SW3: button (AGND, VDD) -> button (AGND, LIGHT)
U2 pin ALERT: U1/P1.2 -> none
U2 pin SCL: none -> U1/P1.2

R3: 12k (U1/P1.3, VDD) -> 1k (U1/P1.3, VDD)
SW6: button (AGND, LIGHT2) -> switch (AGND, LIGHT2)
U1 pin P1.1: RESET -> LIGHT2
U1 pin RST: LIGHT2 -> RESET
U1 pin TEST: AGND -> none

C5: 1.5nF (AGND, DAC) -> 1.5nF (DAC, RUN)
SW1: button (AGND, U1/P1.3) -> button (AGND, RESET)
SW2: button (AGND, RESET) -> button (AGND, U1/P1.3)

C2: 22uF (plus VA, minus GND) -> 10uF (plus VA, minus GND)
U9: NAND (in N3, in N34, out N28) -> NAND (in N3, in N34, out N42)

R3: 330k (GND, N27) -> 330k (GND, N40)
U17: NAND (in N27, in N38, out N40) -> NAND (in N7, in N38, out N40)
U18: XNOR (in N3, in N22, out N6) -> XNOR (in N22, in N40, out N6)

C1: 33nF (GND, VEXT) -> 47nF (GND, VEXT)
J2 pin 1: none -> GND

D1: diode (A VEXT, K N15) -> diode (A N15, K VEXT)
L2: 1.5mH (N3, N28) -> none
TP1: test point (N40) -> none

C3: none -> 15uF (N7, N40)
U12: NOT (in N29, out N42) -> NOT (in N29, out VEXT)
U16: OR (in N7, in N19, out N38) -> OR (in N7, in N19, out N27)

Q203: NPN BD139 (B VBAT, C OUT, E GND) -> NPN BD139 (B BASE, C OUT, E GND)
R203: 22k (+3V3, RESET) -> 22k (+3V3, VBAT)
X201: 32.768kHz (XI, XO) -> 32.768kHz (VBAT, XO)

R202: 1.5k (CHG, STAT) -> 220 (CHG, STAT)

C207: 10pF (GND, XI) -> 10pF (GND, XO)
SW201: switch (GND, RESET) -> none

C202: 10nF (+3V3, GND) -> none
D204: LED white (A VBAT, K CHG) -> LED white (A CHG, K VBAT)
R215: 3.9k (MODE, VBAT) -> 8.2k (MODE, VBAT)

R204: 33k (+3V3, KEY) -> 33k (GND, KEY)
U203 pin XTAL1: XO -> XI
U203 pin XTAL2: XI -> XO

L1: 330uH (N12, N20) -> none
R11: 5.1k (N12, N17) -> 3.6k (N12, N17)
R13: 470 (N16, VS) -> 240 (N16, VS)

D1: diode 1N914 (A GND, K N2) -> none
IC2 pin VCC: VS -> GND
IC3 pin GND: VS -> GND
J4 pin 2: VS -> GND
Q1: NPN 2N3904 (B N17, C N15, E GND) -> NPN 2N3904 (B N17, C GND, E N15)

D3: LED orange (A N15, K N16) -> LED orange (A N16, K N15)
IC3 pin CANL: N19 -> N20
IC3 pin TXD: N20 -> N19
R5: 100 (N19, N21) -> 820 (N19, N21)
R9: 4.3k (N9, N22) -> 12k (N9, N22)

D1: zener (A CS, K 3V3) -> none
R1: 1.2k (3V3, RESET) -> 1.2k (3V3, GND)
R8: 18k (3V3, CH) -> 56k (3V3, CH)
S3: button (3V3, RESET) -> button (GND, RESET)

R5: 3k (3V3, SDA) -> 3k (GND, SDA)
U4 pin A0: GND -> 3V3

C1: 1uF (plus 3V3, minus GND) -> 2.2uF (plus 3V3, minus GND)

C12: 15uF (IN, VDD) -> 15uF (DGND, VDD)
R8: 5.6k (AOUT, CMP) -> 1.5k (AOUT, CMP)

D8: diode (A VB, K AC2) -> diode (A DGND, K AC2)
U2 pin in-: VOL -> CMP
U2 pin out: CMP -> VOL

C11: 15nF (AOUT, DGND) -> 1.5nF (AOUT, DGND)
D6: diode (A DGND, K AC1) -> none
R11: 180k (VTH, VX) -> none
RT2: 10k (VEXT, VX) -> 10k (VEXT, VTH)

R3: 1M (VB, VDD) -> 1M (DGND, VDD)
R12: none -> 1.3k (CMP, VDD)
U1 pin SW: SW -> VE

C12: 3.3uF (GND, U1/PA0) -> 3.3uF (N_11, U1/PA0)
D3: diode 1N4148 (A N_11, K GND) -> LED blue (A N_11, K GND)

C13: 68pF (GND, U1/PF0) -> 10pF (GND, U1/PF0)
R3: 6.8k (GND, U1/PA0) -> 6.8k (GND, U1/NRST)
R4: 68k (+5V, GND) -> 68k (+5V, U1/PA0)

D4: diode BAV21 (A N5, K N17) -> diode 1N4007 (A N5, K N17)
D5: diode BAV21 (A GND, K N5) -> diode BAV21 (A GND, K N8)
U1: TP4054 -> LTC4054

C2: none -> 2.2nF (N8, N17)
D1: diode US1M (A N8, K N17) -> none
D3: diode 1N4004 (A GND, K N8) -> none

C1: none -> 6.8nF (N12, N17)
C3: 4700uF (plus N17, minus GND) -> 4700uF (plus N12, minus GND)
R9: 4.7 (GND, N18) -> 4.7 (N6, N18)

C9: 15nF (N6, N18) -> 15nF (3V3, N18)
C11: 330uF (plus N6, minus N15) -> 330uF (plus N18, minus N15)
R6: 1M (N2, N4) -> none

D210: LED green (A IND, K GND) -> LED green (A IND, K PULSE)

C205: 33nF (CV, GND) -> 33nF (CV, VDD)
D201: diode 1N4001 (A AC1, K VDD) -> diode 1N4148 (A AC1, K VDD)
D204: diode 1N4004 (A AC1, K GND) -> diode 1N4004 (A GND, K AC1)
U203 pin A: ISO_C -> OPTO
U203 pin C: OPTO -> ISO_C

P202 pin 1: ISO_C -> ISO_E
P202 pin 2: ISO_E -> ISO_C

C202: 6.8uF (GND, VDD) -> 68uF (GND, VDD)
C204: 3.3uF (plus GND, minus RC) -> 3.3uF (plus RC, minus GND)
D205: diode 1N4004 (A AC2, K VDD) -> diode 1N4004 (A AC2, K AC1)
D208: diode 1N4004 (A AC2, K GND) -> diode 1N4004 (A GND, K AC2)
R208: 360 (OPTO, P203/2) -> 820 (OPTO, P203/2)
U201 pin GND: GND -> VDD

▬▬▬▬▬▬▬▬▬▬

About this task = Print all of the entries again, exactly as written.

Task output =
SW3: button (AGND, VDD) -> button (AGND, LIGHT)
U2 pin ALERT: U1/P1.2 -> none
U2 pin SCL: none -> U1/P1.2

R3: 12k (U1/P1.3, VDD) -> 1k (U1/P1.3, VDD)
SW6: button (AGND, LIGHT2) -> switch (AGND, LIGHT2)
U1 pin P1.1: RESET -> LIGHT2
U1 pin RST: LIGHT2 -> RESET
U1 pin TEST: AGND -> none

C5: 1.5nF (AGND, DAC) -> 1.5nF (DAC, RUN)
SW1: button (AGND, U1/P1.3) -> button (AGND, RESET)
SW2: button (AGND, RESET) -> button (AGND, U1/P1.3)

C2: 22uF (plus VA, minus GND) -> 10uF (plus VA, minus GND)
U9: NAND (in N3, in N34, out N28) -> NAND (in N3, in N34, out N42)

R3: 330k (GND, N27) -> 330k (GND, N40)
U17: NAND (in N27, in N38, out N40) -> NAND (in N7, in N38, out N40)
U18: XNOR (in N3, in N22, out N6) -> XNOR (in N22, in N40, out N6)

C1: 33nF (GND, VEXT) -> 47nF (GND, VEXT)
J2 pin 1: none -> GND

D1: diode (A VEXT, K N15) -> diode (A N15, K VEXT)
L2: 1.5mH (N3, N28) -> none
TP1: test point (N40) -> none

C3: none -> 15uF (N7, N40)
U12: NOT (in N29, out N42) -> NOT (in N29, out VEXT)
U16: OR (in N7, in N19, out N38) -> OR (in N7, in N19, out N27)

Q203: NPN BD139 (B VBAT, C OUT, E GND) -> NPN BD139 (B BASE, C OUT, E GND)
R203: 22k (+3V3, RESET) -> 22k (+3V3, VBAT)
X201: 32.768kHz (XI, XO) -> 32.768kHz (VBAT, XO)

R202: 1.5k (CHG, STAT) -> 220 (CHG, STAT)

C207: 10pF (GND, XI) -> 10pF (GND, XO)
SW201: switch (GND, RESET) -> none

C202: 10nF (+3V3, GND) -> none
D204: LED white (A VBAT, K CHG) -> LED white (A CHG, K VBAT)
R215: 3.9k (MODE, VBAT) -> 8.2k (MODE, VBAT)

R204: 33k (+3V3, KEY) -> 33k (GND, KEY)
U203 pin XTAL1: XO -> XI
U203 pin XTAL2: XI -> XO

L1: 330uH (N12, N20) -> none
R11: 5.1k (N12, N17) -> 3.6k (N12, N17)
R13: 470 (N16, VS) -> 240 (N16, VS)

D1: diode 1N914 (A GND, K N2) -> none
IC2 pin VCC: VS -> GND
IC3 pin GND: VS -> GND
J4 pin 2: VS -> GND
Q1: NPN 2N3904 (B N17, C N15, E GND) -> NPN 2N3904 (B N17, C GND, E N15)

D3: LED orange (A N15, K N16) -> LED orange (A N16, K N15)
IC3 pin CANL: N19 -> N20
IC3 pin TXD: N20 -> N19
R5: 100 (N19, N21) -> 820 (N19, N21)
R9: 4.3k (N9, N22) -> 12k (N9, N22)

D1: zener (A CS, K 3V3) -> none
R1: 1.2k (3V3, RESET) -> 1.2k (3V3, GND)
R8: 18k (3V3, CH) -> 56k (3V3, CH)
S3: button (3V3, RESET) -> button (GND, RESET)

R5: 3k (3V3, SDA) -> 3k (GND, SDA)
U4 pin A0: GND -> 3V3

C1: 1uF (plus 3V3, minus GND) -> 2.2uF (plus 3V3, minus GND)

C12: 15uF (IN, VDD) -> 15uF (DGND, VDD)
R8: 5.6k (AOUT, CMP) -> 1.5k (AOUT, CMP)

D8: diode (A VB, K AC2) -> diode (A DGND, K AC2)
U2 pin in-: VOL -> CMP
U2 pin out: CMP -> VOL

C11: 15nF (AOUT, DGND) -> 1.5nF (AOUT, DGND)
D6: diode (A DGND, K AC1) -> none
R11: 180k (VTH, VX) -> none
RT2: 10k (VEXT, VX) -> 10k (VEXT, VTH)

R3: 1M (VB, VDD) -> 1M (DGND, VDD)
R12: none -> 1.3k (CMP, VDD)
U1 pin SW: SW -> VE

C12: 3.3uF (GND, U1/PA0) -> 3.3uF (N_11, U1/PA0)
D3: diode 1N4148 (A N_11, K GND) -> LED blue (A N_11, K GND)

C13: 68pF (GND, U1/PF0) -> 10pF (GND, U1/PF0)
R3: 6.8k (GND, U1/PA0) -> 6.8k (GND, U1/NRST)
R4: 68k (+5V, GND) -> 68k (+5V, U1/PA0)

D4: diode BAV21 (A N5, K N17) -> diode 1N4007 (A N5, K N17)
D5: diode BAV21 (A GND, K N5) -> diode BAV21 (A GND, K N8)
U1: TP4054 -> LTC4054

C2: none -> 2.2nF (N8, N17)
D1: diode US1M (A N8, K N17) -> none
D3: diode 1N4004 (A GND, K N8) -> none

C1: none -> 6.8nF (N12, N17)
C3: 4700uF (plus N17, minus GND) -> 4700uF (plus N12, minus GND)
R9: 4.7 (GND, N18) -> 4.7 (N6, N18)

C9: 15nF (N6, N18) -> 15nF (3V3, N18)
C11: 330uF (plus N6, minus N15) -> 330uF (plus N18, minus N15)
R6: 1M (N2, N4) -> none

D210: LED green (A IND, K GND) -> LED green (A IND, K PULSE)

C205: 33nF (CV, GND) -> 33nF (CV, VDD)
D201: diode 1N4001 (A AC1, K VDD) -> diode 1N4148 (A AC1, K VDD)
D204: diode 1N4004 (A AC1, K GND) -> diode 1N4004 (A GND, K AC1)
U203 pin A: ISO_C -> OPTO
U203 pin C: OPTO -> ISO_C

P202 pin 1: ISO_C -> ISO_E
P202 pin 2: ISO_E -> ISO_C

C202: 6.8uF (GND, VDD) -> 68uF (GND, VDD)
C204: 3.3uF (plus GND, minus RC) -> 3.3uF (plus RC, minus GND)
D205: diode 1N4004 (A AC2, K VDD) -> diode 1N4004 (A AC2, K AC1)
D208: diode 1N4004 (A AC2, K GND) -> diode 1N4004 (A GND, K AC2)
R208: 360 (OPTO, P203/2) -> 820 (OPTO, P203/2)
U201 pin GND: GND -> VDD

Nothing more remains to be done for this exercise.